Supplied information:
__________________________________________________

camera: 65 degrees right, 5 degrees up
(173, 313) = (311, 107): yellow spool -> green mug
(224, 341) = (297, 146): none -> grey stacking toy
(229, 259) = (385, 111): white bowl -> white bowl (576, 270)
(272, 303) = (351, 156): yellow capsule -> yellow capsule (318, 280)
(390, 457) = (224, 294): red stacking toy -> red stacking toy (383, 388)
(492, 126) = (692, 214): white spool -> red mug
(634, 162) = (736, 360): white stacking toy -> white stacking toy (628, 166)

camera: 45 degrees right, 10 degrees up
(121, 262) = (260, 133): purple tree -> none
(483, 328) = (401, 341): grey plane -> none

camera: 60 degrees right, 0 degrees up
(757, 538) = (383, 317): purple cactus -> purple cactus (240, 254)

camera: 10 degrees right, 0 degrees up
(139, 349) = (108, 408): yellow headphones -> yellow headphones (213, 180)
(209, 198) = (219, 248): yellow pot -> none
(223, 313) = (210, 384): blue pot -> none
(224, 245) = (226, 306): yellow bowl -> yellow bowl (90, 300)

__________________________________________________

Problem to solve:
Output an identical copy of every record above.

Completed task:
camera: 65 degrees right, 5 degrees up
(173, 313) = (311, 107): yellow spool -> green mug
(224, 341) = (297, 146): none -> grey stacking toy
(229, 259) = (385, 111): white bowl -> white bowl (576, 270)
(272, 303) = (351, 156): yellow capsule -> yellow capsule (318, 280)
(390, 457) = (224, 294): red stacking toy -> red stacking toy (383, 388)
(492, 126) = (692, 214): white spool -> red mug
(634, 162) = (736, 360): white stacking toy -> white stacking toy (628, 166)

camera: 45 degrees right, 10 degrees up
(121, 262) = (260, 133): purple tree -> none
(483, 328) = (401, 341): grey plane -> none

camera: 60 degrees right, 0 degrees up
(757, 538) = (383, 317): purple cactus -> purple cactus (240, 254)

camera: 10 degrees right, 0 degrees up
(139, 349) = (108, 408): yellow headphones -> yellow headphones (213, 180)
(209, 198) = (219, 248): yellow pot -> none
(223, 313) = (210, 384): blue pot -> none
(224, 245) = (226, 306): yellow bowl -> yellow bowl (90, 300)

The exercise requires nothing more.